YOUR OBJECTIVE - Please retype the entries exactly as they stand, leaving out any pictures.

........

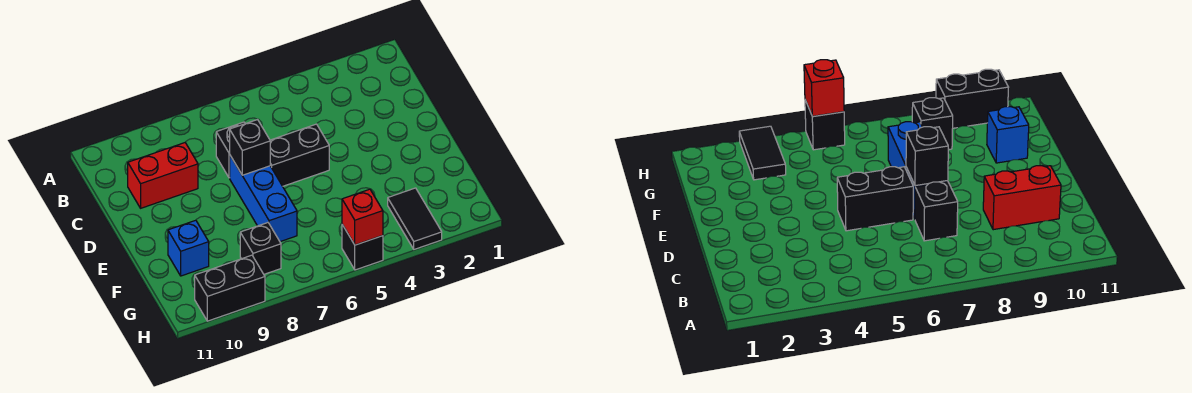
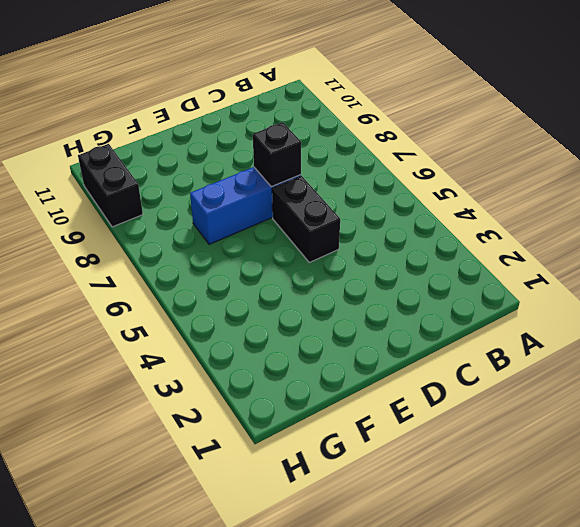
none -> black brick C7 level 1
none -> red brick C9:C10 level 1

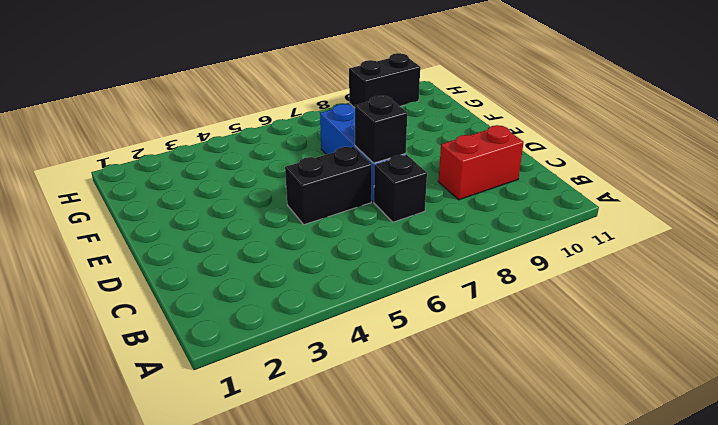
none -> blue brick F10 level 1
none -> black tile G3:H3 level 1

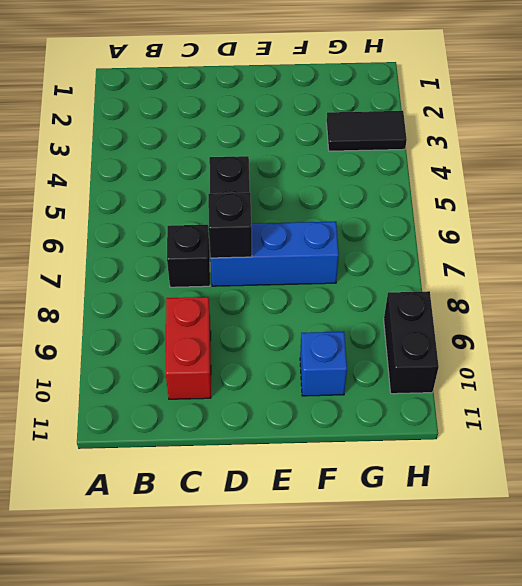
none -> black brick G8 level 1
none -> black brick H5 level 1

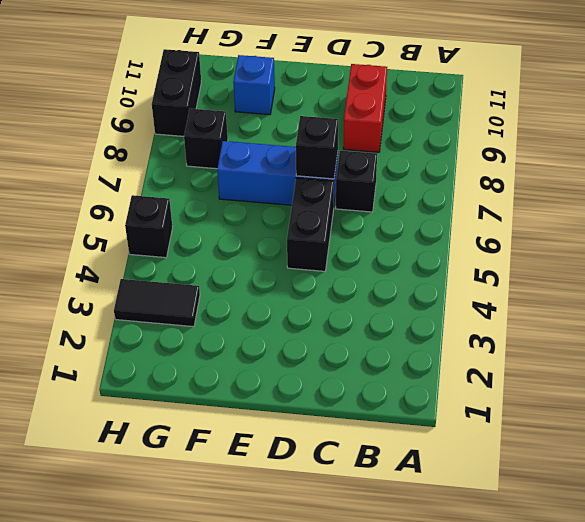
none -> red brick H5 level 2

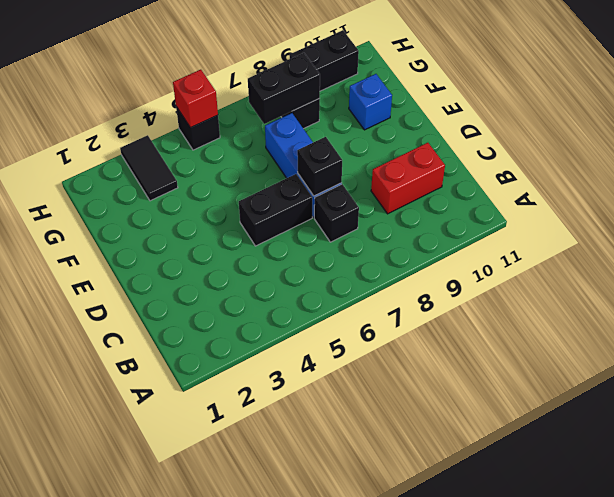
black brick G7:G8 level 2 -> none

........

EXERCISE OUTPUT -
none -> black brick C7 level 1
none -> red brick C9:C10 level 1

none -> blue brick F10 level 1
none -> black tile G3:H3 level 1

none -> black brick G8 level 1
none -> black brick H5 level 1

none -> red brick H5 level 2

black brick G7:G8 level 2 -> none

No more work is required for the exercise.